══ Records for the task

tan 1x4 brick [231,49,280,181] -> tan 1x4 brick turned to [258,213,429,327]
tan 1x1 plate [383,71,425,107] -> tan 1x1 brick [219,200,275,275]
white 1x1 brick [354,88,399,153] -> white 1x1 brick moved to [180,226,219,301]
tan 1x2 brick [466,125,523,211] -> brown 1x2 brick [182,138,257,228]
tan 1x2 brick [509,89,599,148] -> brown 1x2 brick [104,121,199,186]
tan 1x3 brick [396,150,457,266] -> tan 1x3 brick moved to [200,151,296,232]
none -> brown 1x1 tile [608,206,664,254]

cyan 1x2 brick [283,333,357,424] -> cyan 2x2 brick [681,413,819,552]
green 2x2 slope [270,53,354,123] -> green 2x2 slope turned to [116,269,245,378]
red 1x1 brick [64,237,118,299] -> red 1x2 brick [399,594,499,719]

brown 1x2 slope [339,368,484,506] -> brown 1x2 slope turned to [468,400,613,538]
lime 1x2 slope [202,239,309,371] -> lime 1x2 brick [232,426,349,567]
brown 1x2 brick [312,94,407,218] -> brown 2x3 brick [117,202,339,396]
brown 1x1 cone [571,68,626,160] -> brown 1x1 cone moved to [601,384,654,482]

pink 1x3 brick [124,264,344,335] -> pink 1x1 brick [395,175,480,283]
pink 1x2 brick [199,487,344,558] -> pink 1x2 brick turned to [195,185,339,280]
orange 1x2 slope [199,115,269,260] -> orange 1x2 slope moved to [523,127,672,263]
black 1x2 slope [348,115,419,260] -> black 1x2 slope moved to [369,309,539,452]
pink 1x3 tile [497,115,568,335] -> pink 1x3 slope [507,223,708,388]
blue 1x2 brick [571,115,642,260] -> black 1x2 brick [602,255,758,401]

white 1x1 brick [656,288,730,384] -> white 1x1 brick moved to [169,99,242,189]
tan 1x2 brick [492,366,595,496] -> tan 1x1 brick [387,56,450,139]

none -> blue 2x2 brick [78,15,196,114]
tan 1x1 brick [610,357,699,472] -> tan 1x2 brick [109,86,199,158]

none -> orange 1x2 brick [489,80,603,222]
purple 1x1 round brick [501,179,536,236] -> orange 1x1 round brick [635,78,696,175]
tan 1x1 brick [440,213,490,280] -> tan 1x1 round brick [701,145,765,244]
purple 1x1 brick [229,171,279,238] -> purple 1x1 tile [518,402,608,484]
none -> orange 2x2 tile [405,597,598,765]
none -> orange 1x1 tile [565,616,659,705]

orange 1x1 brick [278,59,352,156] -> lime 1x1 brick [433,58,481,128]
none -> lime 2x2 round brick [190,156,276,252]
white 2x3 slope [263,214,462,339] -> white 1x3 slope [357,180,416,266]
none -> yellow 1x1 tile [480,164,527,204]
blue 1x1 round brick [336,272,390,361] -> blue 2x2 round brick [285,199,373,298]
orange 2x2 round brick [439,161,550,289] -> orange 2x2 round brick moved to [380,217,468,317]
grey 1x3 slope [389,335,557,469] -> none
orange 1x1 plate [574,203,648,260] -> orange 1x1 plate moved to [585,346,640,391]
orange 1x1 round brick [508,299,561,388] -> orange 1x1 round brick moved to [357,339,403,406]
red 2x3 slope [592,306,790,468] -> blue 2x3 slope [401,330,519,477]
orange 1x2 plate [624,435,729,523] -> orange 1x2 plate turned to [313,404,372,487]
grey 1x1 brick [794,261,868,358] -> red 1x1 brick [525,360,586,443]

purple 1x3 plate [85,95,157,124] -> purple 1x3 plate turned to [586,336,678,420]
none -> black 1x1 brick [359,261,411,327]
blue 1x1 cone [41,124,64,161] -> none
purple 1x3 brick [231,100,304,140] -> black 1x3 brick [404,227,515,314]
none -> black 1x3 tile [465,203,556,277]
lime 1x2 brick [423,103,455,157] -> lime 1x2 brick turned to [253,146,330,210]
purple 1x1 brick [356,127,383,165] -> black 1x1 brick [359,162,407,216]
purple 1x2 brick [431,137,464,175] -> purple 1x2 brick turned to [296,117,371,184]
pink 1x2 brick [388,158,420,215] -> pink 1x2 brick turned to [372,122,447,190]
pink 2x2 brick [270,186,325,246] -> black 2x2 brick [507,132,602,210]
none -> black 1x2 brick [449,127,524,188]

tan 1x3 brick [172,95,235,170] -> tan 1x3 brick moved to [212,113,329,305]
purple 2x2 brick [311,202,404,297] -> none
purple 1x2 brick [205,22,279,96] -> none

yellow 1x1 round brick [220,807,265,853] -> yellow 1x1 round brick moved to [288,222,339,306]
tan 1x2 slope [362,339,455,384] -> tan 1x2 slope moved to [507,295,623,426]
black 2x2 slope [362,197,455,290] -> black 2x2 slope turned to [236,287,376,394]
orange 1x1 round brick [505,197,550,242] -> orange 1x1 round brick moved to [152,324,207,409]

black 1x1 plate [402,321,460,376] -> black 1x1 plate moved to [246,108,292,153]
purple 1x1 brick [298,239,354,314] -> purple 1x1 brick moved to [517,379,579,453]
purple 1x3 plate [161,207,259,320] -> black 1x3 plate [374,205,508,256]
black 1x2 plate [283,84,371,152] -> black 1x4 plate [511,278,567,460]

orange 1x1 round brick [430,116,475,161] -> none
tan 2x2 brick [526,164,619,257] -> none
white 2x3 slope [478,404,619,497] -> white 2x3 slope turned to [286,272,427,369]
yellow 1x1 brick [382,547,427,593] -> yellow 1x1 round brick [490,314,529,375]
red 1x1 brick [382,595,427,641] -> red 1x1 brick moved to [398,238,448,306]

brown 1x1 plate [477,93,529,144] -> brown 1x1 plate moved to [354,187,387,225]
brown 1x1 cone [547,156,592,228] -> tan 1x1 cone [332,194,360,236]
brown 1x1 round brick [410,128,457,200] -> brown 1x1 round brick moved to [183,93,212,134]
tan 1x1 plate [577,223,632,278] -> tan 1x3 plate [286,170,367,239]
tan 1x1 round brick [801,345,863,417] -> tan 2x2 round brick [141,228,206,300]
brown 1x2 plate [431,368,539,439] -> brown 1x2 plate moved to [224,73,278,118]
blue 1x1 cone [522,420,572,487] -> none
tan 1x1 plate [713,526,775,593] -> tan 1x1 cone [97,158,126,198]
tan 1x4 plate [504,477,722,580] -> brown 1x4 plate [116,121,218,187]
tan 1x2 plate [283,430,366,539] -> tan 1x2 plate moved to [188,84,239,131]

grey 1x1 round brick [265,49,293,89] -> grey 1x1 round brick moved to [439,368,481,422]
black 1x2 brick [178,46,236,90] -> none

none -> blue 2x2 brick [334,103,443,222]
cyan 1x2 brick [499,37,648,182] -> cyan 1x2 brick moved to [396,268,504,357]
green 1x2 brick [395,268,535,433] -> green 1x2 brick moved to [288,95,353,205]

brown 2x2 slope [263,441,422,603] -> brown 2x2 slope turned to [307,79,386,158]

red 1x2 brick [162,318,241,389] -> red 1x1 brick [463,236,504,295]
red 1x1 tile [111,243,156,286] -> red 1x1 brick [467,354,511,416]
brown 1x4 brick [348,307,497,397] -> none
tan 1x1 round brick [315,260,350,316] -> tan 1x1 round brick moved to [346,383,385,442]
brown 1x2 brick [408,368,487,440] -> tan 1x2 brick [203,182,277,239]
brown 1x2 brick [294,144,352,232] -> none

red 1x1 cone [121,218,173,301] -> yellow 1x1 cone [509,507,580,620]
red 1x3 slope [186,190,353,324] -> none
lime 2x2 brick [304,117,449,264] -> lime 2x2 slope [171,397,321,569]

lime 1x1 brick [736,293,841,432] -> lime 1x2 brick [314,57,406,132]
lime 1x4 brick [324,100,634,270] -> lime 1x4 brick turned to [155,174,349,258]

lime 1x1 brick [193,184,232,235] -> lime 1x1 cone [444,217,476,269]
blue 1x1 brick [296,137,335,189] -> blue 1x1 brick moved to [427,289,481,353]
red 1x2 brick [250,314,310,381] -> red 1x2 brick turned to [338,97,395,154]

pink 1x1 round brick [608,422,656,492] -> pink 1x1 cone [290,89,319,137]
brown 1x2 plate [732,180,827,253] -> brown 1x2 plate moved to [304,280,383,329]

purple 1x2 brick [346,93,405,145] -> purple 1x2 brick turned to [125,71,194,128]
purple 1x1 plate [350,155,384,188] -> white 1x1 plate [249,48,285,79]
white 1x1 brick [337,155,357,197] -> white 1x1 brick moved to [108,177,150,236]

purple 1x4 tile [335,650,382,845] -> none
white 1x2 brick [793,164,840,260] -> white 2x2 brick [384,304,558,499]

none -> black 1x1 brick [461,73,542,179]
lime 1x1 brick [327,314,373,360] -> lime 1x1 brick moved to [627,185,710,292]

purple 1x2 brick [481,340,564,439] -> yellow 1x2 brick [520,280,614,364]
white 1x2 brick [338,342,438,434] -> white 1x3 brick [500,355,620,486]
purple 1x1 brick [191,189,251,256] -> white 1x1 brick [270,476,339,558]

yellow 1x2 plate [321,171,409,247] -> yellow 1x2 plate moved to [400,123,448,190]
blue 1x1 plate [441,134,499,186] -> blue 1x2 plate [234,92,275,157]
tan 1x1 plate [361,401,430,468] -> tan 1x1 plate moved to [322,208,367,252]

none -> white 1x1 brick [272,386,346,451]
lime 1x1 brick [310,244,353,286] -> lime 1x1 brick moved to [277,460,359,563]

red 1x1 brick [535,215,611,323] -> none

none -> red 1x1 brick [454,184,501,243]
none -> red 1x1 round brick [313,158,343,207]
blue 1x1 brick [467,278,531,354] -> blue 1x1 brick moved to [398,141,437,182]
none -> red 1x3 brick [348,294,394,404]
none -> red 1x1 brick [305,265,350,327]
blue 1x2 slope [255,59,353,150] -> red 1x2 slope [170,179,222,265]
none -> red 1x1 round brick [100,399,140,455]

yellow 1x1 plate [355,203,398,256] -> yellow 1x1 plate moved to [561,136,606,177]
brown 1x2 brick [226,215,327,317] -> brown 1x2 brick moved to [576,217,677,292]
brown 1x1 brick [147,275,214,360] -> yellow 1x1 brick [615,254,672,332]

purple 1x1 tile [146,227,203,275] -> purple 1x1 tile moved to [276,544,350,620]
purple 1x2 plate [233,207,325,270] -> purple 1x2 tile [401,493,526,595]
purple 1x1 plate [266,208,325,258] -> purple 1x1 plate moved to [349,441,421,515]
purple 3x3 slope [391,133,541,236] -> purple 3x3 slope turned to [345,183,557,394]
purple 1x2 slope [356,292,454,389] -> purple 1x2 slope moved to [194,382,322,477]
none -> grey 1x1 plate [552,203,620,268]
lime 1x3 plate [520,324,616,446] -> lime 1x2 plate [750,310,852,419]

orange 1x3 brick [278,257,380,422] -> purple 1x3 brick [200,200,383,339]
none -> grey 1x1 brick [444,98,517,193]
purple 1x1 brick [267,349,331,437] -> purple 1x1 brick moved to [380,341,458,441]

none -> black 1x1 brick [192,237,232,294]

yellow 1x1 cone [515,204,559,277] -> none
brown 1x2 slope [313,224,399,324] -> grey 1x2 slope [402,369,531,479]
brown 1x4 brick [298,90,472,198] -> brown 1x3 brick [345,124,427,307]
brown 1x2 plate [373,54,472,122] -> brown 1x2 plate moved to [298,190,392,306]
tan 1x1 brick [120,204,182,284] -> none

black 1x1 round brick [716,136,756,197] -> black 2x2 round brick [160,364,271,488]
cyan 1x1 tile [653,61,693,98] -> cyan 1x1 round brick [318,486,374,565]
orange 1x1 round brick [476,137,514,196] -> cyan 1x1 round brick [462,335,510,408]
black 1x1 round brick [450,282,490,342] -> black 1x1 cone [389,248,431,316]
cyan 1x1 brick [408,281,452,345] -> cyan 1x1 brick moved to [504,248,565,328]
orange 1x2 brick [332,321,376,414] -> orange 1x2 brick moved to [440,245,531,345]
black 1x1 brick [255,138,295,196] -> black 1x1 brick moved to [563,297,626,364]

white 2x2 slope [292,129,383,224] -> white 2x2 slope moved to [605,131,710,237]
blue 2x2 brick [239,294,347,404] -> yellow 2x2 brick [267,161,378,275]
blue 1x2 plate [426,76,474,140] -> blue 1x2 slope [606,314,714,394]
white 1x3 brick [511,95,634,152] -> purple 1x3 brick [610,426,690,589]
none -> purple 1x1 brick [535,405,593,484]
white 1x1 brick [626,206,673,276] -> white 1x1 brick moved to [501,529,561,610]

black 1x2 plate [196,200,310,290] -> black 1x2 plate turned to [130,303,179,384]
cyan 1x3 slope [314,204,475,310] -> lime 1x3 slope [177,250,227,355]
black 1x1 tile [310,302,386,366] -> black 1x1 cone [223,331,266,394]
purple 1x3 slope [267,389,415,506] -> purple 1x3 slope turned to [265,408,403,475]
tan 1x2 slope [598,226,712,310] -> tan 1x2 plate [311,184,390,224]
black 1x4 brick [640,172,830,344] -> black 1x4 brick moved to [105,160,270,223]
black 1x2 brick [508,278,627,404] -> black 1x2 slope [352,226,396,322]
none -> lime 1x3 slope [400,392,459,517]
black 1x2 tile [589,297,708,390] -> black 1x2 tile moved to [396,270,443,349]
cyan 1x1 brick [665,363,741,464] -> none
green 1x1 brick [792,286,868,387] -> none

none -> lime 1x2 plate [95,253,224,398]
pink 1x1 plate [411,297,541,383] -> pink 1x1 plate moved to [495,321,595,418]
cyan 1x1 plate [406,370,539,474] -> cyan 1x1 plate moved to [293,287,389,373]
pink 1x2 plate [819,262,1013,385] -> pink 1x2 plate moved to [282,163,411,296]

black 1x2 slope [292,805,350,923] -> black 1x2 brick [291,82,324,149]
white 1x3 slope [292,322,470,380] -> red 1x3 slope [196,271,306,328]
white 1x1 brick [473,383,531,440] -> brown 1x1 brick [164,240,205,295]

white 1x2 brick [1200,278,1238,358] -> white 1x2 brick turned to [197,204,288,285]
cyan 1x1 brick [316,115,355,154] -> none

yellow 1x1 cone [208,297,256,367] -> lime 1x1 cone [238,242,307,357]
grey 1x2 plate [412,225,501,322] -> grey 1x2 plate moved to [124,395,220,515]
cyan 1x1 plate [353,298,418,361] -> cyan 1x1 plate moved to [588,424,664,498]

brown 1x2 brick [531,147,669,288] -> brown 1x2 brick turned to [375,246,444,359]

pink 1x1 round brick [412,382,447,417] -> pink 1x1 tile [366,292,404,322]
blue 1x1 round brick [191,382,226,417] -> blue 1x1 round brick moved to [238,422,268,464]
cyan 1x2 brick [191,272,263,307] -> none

════

Work request: An exact copy of the lines from the one with "yellow 1x1 cone [208,297,256,367]" through the final line of the entries is the whole answer.

Answer section:
yellow 1x1 cone [208,297,256,367] -> lime 1x1 cone [238,242,307,357]
grey 1x2 plate [412,225,501,322] -> grey 1x2 plate moved to [124,395,220,515]
cyan 1x1 plate [353,298,418,361] -> cyan 1x1 plate moved to [588,424,664,498]

brown 1x2 brick [531,147,669,288] -> brown 1x2 brick turned to [375,246,444,359]

pink 1x1 round brick [412,382,447,417] -> pink 1x1 tile [366,292,404,322]
blue 1x1 round brick [191,382,226,417] -> blue 1x1 round brick moved to [238,422,268,464]
cyan 1x2 brick [191,272,263,307] -> none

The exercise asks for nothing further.